Top of Data
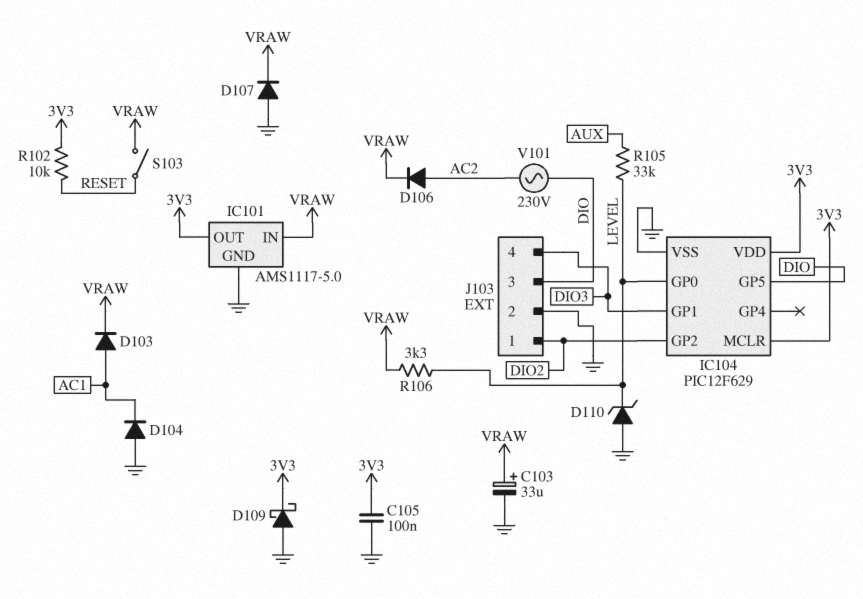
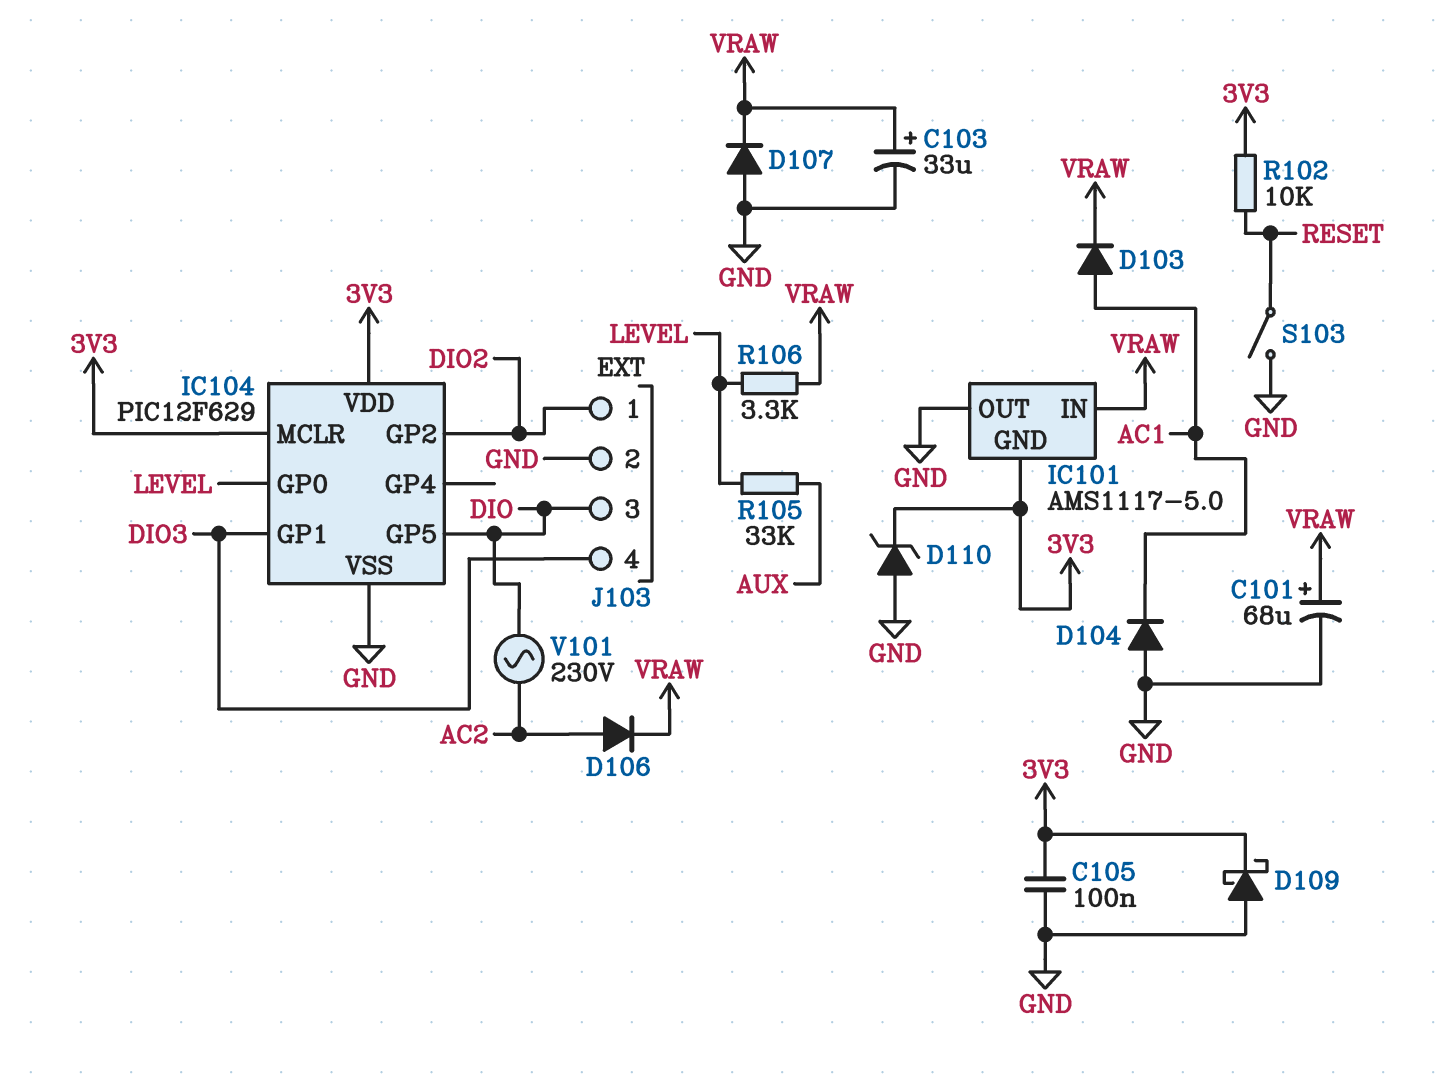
C101: none -> 68uF (plus VRAW, minus GND)
D110: zener (A GND, K LEVEL) -> zener (A GND, K 3V3)
IC101 pin GND: GND -> 3V3
IC101 pin OUT: 3V3 -> GND
S103: switch (RESET, VRAW) -> switch (GND, RESET)

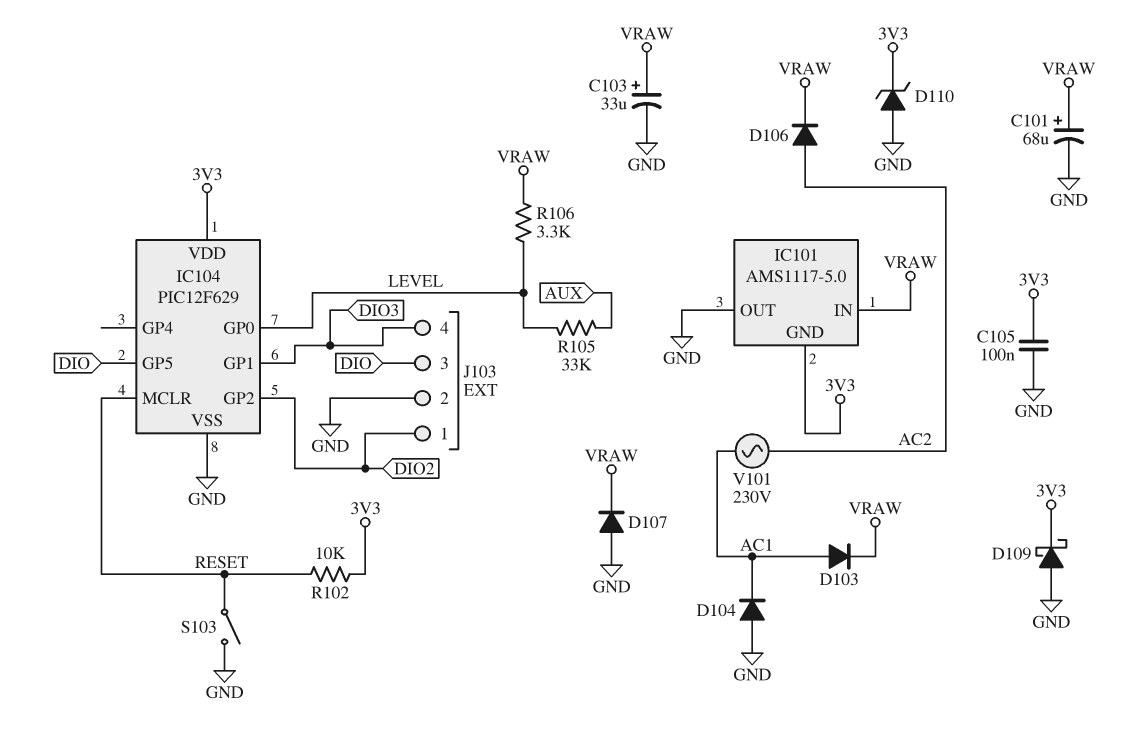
IC104 pin MCLR: 3V3 -> RESET
V101: AC 230V (AC2, DIO) -> AC 230V (AC1, AC2)

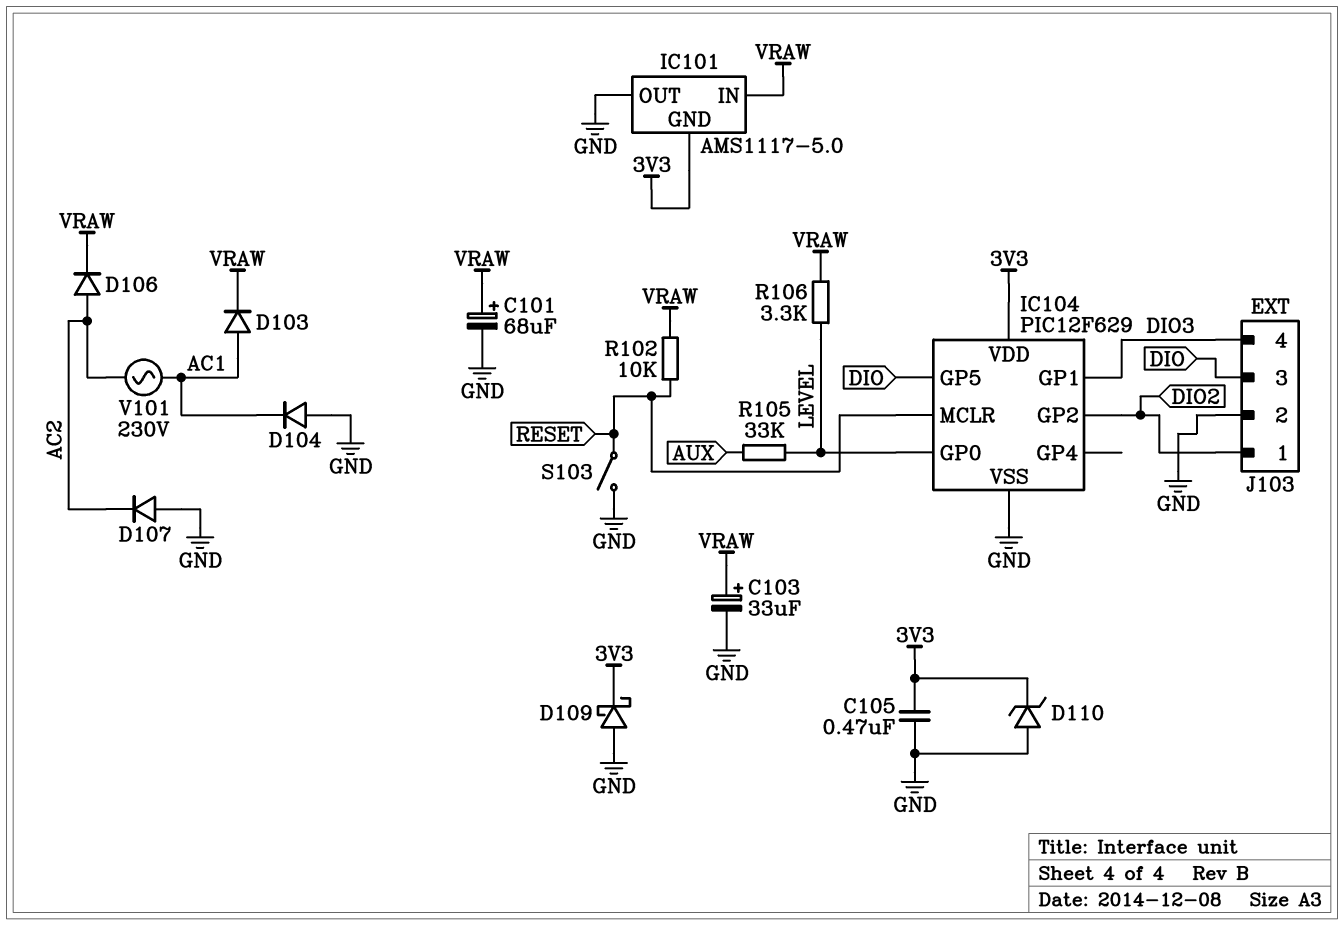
C105: 100nF (3V3, GND) -> 470nF (3V3, GND)
D107: diode (A GND, K VRAW) -> diode (A GND, K AC2)
R102: 10k (3V3, RESET) -> 10k (RESET, VRAW)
Bottom of Data
## Assigned task
Copy verbatim the span that opens at the line with "IC101 pin OUT: 3V3 -> GND" and closes at the final line of the listing. Do not carry over any pictures.

## Answer box
IC101 pin OUT: 3V3 -> GND
S103: switch (RESET, VRAW) -> switch (GND, RESET)

IC104 pin MCLR: 3V3 -> RESET
V101: AC 230V (AC2, DIO) -> AC 230V (AC1, AC2)

C105: 100nF (3V3, GND) -> 470nF (3V3, GND)
D107: diode (A GND, K VRAW) -> diode (A GND, K AC2)
R102: 10k (3V3, RESET) -> 10k (RESET, VRAW)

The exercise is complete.